● **Try it**:
Every line from the top of the records through the line containing "(389, 237) = (515, 308): yellow robot -> none" should be retyped exactly; the pictures should not.

Object matching data:
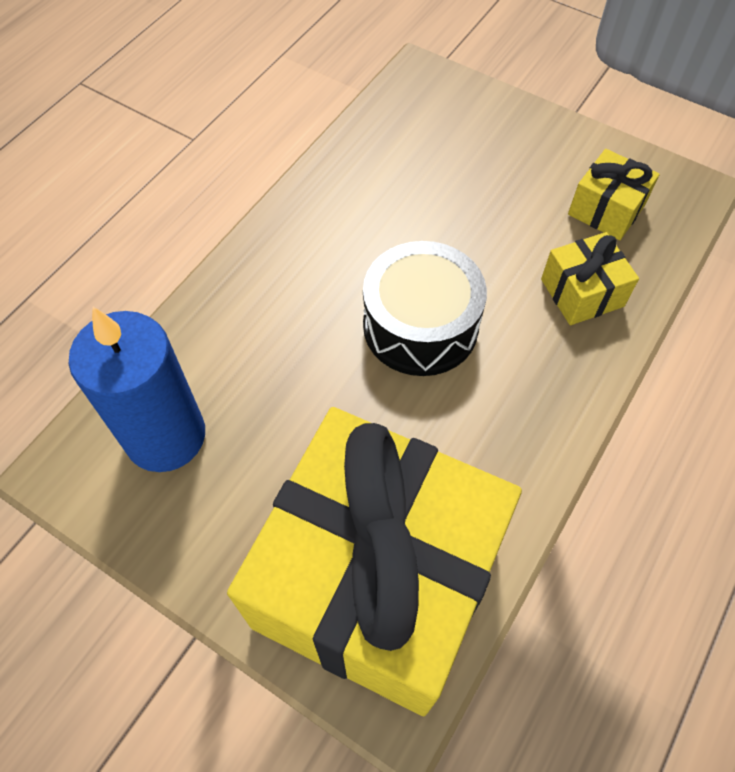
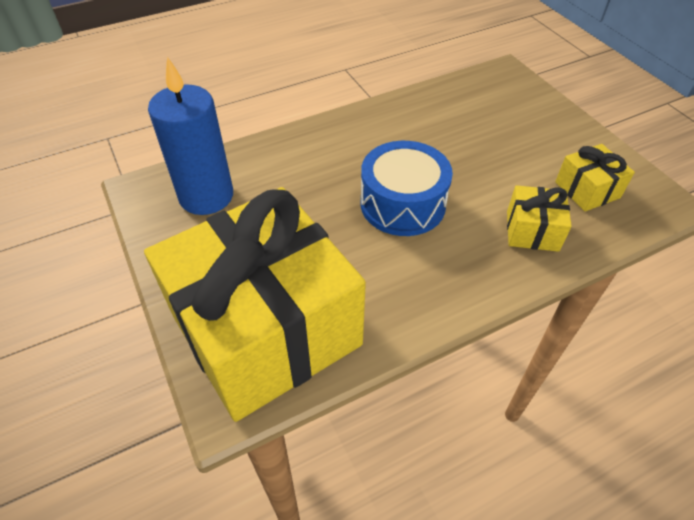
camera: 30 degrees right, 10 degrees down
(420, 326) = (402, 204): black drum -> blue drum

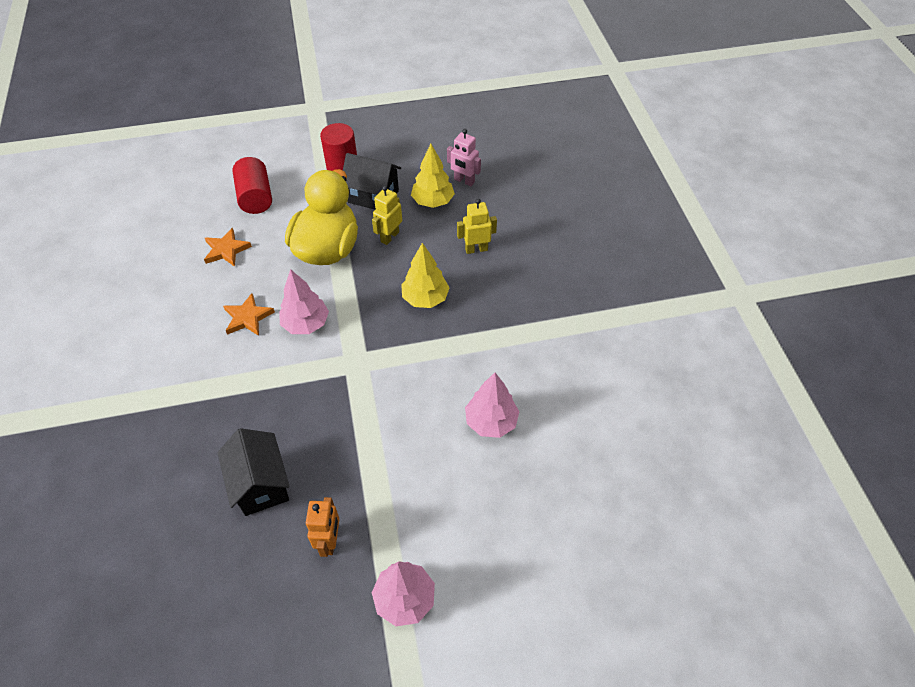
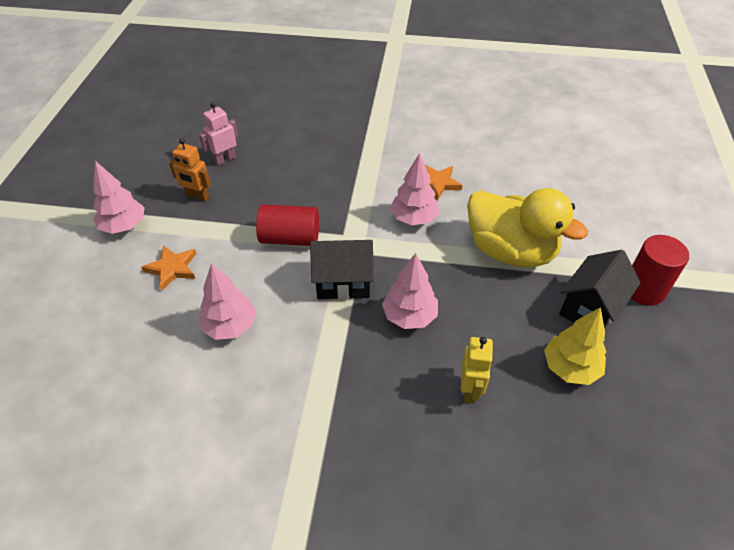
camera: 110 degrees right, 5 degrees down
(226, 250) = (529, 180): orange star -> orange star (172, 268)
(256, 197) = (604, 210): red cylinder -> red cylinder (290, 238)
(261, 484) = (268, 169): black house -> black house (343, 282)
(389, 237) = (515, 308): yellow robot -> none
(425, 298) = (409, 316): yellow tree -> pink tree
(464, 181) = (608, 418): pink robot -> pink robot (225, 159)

● **Task response**:
camera: 30 degrees right, 10 degrees down
(420, 326) = (402, 204): black drum -> blue drum

camera: 110 degrees right, 5 degrees down
(226, 250) = (529, 180): orange star -> orange star (172, 268)
(256, 197) = (604, 210): red cylinder -> red cylinder (290, 238)
(261, 484) = (268, 169): black house -> black house (343, 282)
(389, 237) = (515, 308): yellow robot -> none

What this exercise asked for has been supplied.